> **PROBLEM REQUIREMENTS**:
When you transcribe the listing that follows, keep every line exact and skip any picture.

> **GIVEN MATERIAL**:
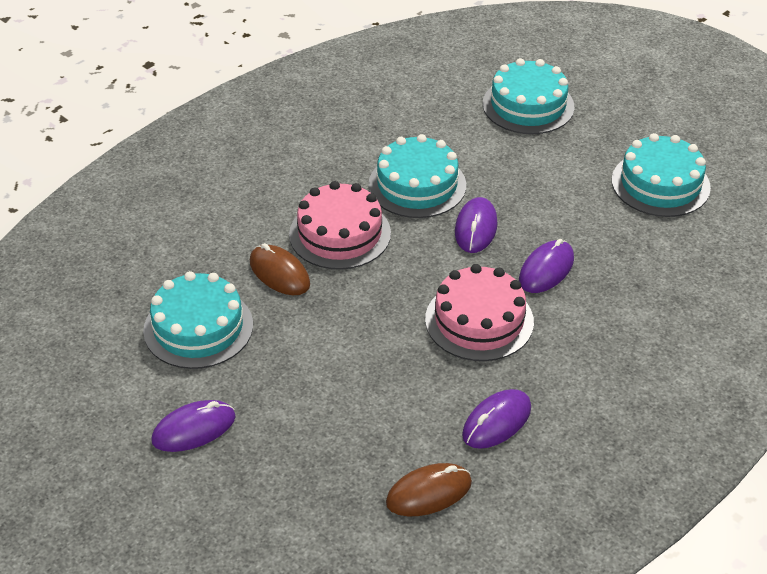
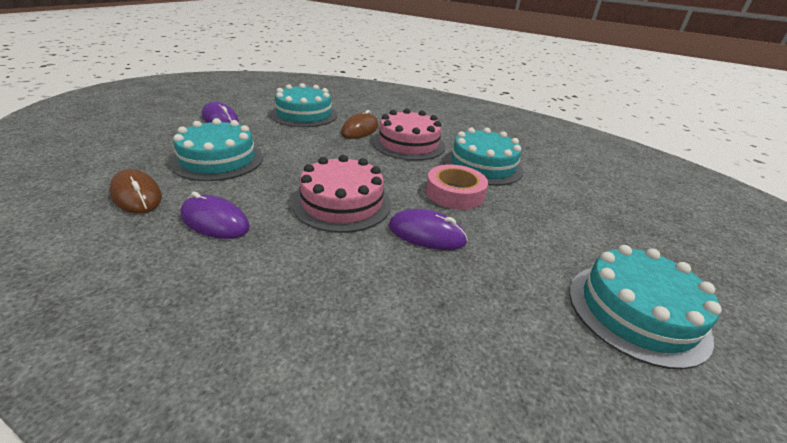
camera: 70 degrees right, 10 degrees down
purple mouse [455,197,497,253] -> pink tape [426,164,488,210]
turquoise cake [483,58,574,134] -> turquoise cake moved to [170,118,263,181]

> **REPLY**:
camera: 70 degrees right, 10 degrees down
purple mouse [455,197,497,253] -> pink tape [426,164,488,210]
turquoise cake [483,58,574,134] -> turquoise cake moved to [170,118,263,181]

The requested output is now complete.